--- START ---
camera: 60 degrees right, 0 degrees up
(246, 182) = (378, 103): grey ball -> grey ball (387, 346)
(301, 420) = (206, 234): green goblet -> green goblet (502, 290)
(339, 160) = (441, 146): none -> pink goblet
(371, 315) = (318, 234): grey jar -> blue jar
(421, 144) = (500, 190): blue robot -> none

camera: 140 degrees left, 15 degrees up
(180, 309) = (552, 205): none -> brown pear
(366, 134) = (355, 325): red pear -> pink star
--- END ---
--- START ---
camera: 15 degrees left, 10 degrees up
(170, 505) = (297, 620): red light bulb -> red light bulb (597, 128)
--- END ---
--- START ---
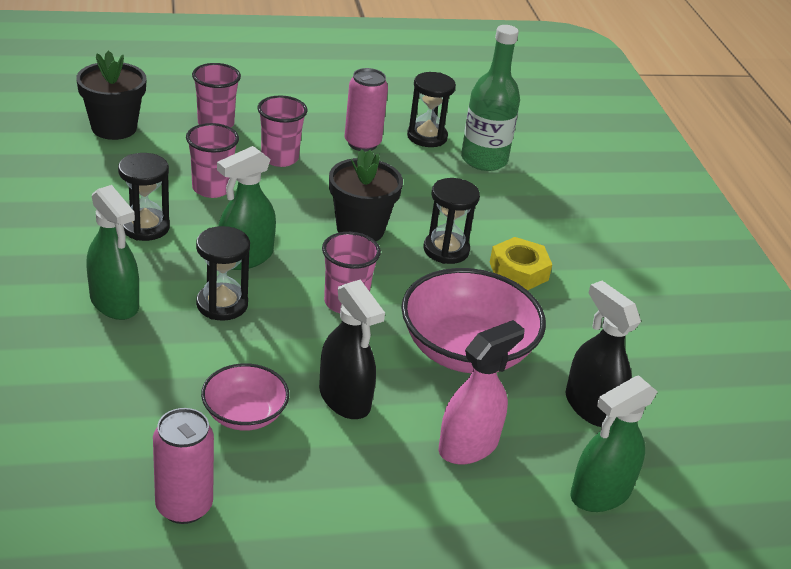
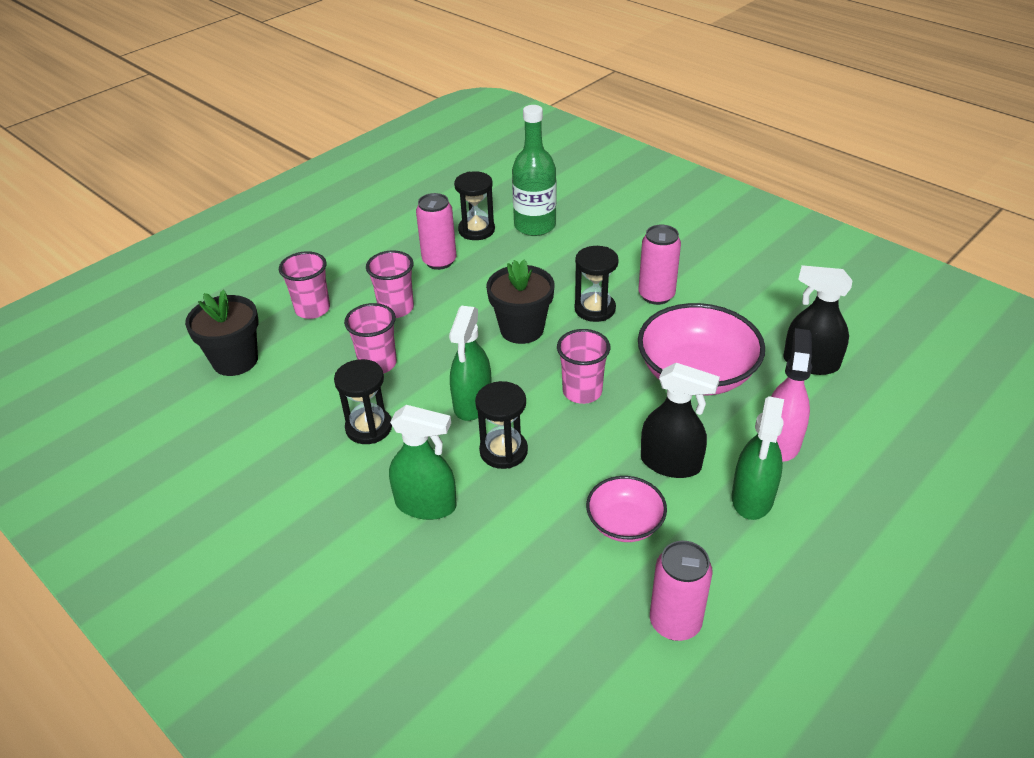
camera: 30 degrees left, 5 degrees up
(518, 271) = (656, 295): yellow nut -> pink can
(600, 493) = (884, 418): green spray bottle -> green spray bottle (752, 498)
--- END ---
• WHAT YOU WILL DO
Find "camera: 60 degrees right, 0 degrees up" in the entries above and copy that whole line exactly, then each line after it through the line that contains "(366, 134) = (355, 325): red".

• THE ANSWER
camera: 60 degrees right, 0 degrees up
(246, 182) = (378, 103): grey ball -> grey ball (387, 346)
(301, 420) = (206, 234): green goblet -> green goblet (502, 290)
(339, 160) = (441, 146): none -> pink goblet
(371, 315) = (318, 234): grey jar -> blue jar
(421, 144) = (500, 190): blue robot -> none

camera: 140 degrees left, 15 degrees up
(180, 309) = (552, 205): none -> brown pear
(366, 134) = (355, 325): red pear -> pink star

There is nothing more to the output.